## [Dataset section]
=-=-=-=-=
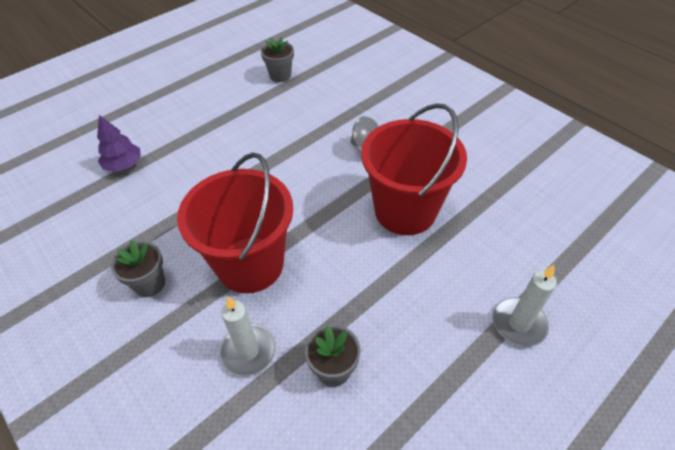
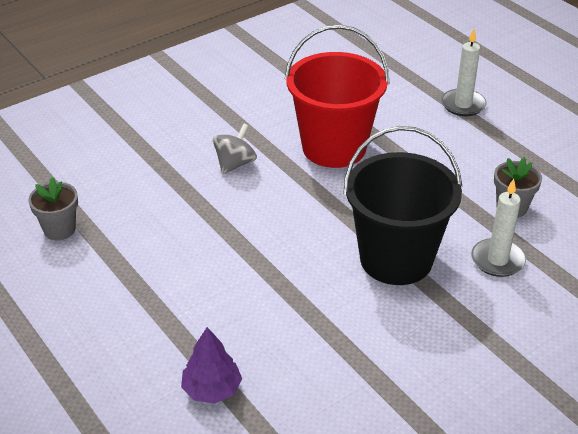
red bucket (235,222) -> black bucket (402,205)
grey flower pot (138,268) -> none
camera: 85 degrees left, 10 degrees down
=-=-=-=-=
## [Your instructions]
Every line of the material must be reproduced verbatim; the pictures are to be omitted.

## [Solution]
red bucket (235,222) -> black bucket (402,205)
grey flower pot (138,268) -> none
camera: 85 degrees left, 10 degrees down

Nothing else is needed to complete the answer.